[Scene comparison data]
☆ ☆ ☆ ☆ ☆ ☆ ☆

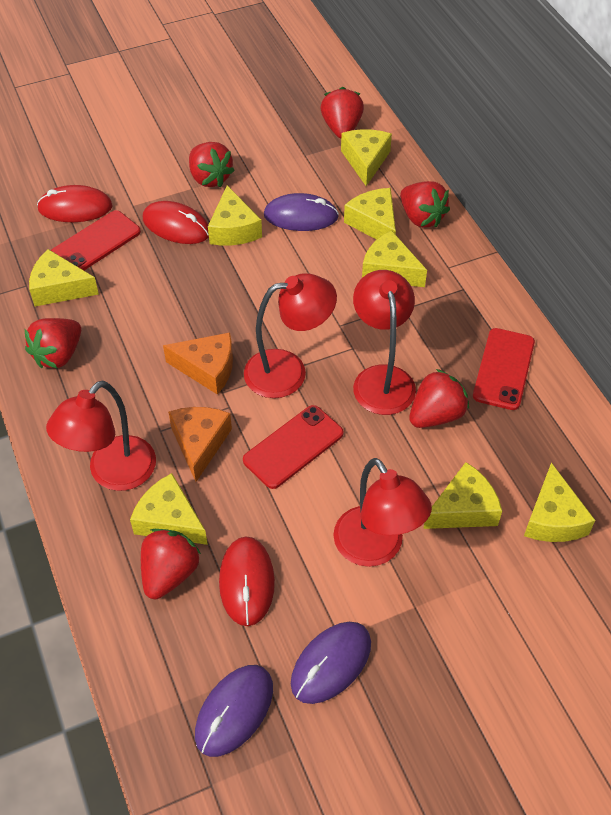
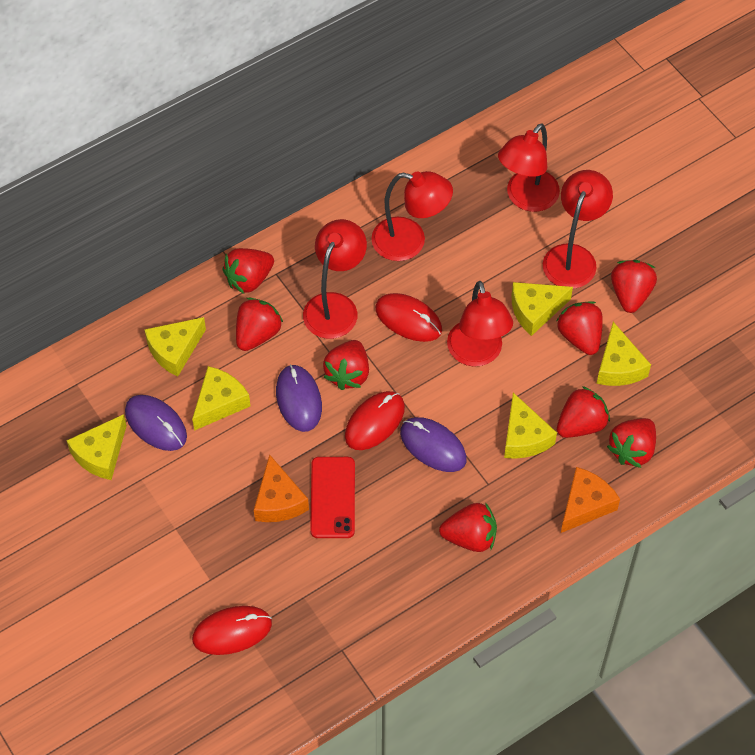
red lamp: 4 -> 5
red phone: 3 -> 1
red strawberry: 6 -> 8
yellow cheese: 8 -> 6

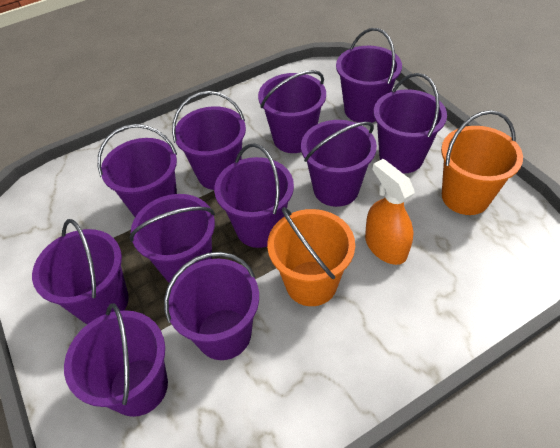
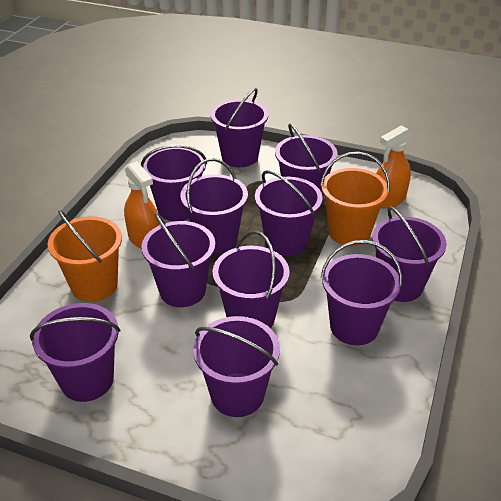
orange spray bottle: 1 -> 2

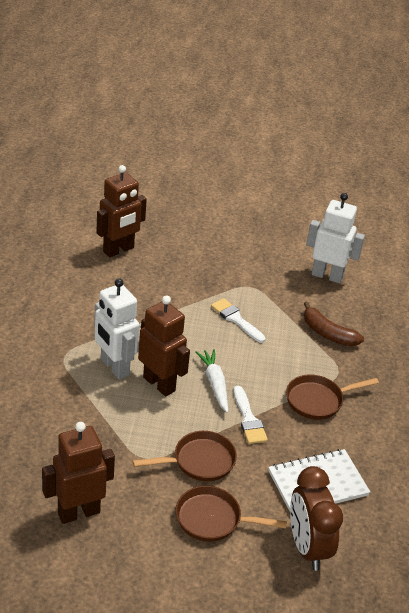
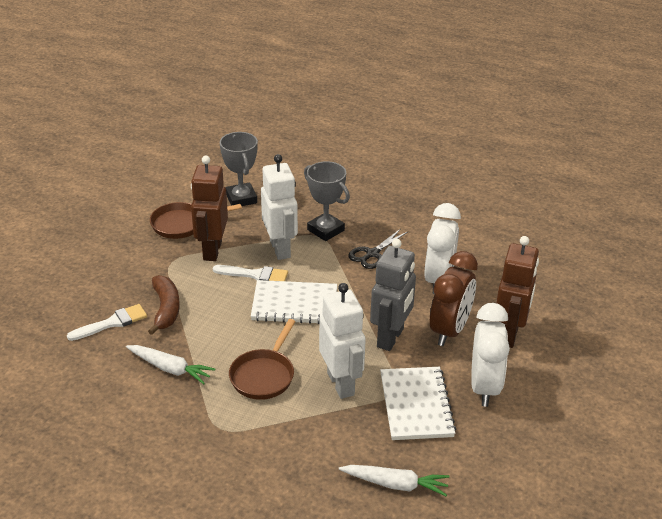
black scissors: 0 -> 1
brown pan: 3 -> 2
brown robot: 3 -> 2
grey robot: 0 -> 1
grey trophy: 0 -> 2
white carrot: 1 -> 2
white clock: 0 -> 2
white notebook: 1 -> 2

☆ ☆ ☆ ☆ ☆ ☆ ☆

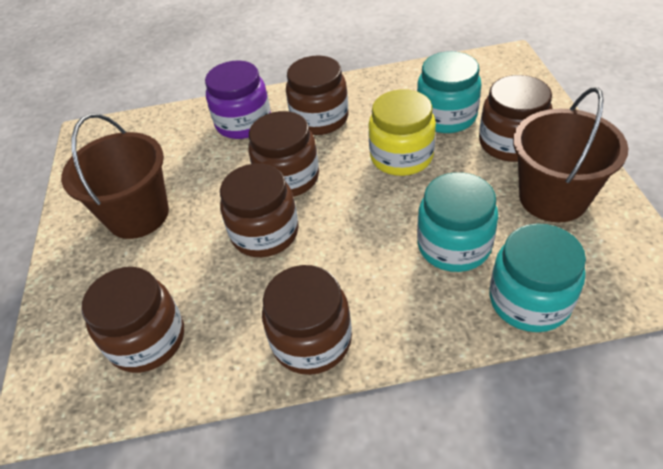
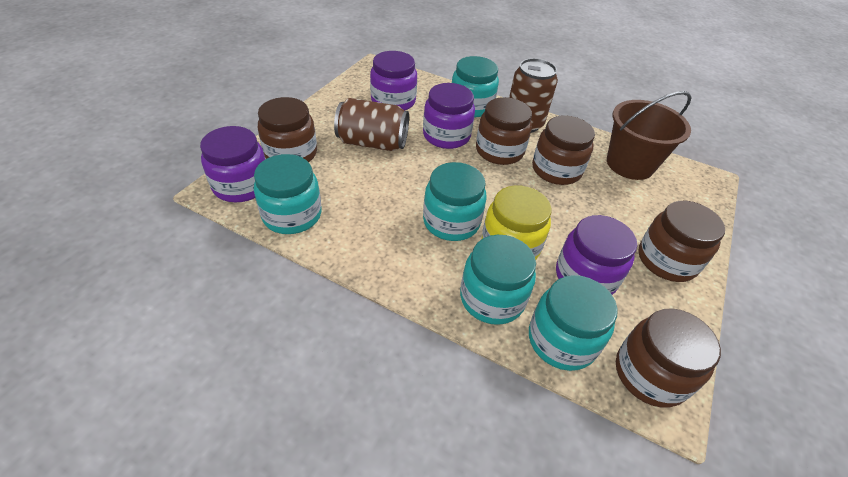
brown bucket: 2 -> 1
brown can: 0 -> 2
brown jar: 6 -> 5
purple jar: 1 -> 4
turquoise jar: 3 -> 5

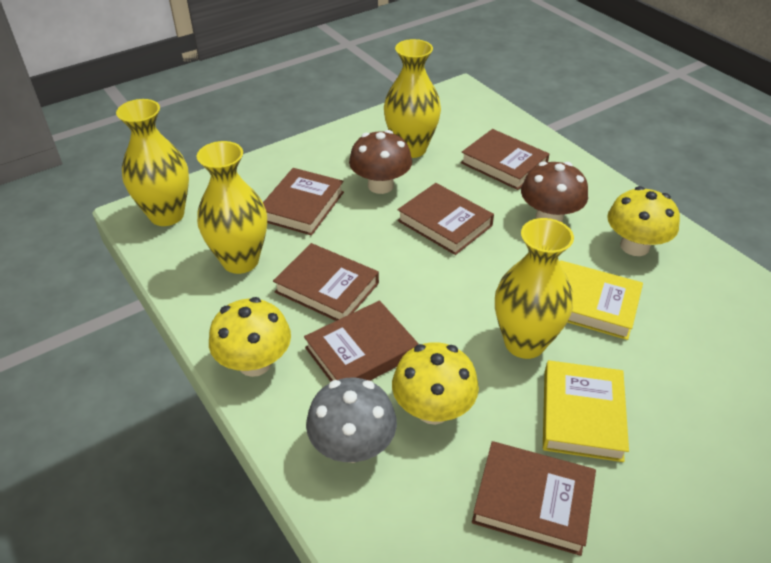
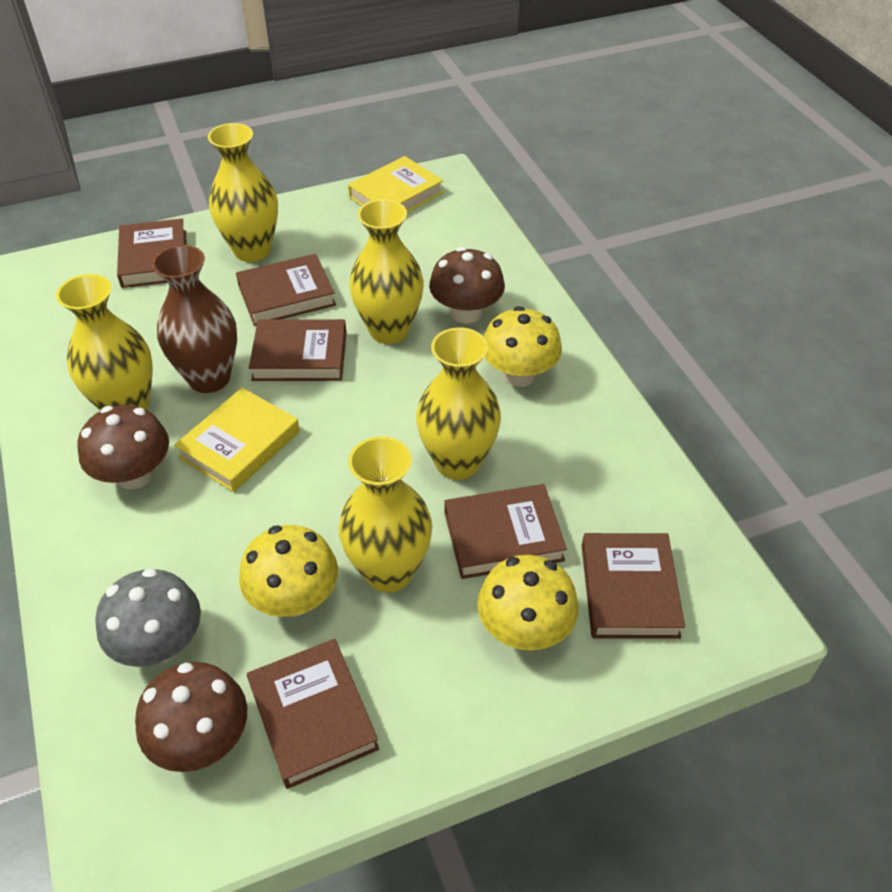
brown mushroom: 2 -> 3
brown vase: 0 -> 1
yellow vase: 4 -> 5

☆ ☆ ☆ ☆ ☆ ☆ ☆

Looking at the data above, write out exactly the lines that start at the one containing "white carrot: 1 -> 2" and end at the one containing "white notebook: 1 -> 2"; include both and nothing beyond.

Exercise response:
white carrot: 1 -> 2
white clock: 0 -> 2
white notebook: 1 -> 2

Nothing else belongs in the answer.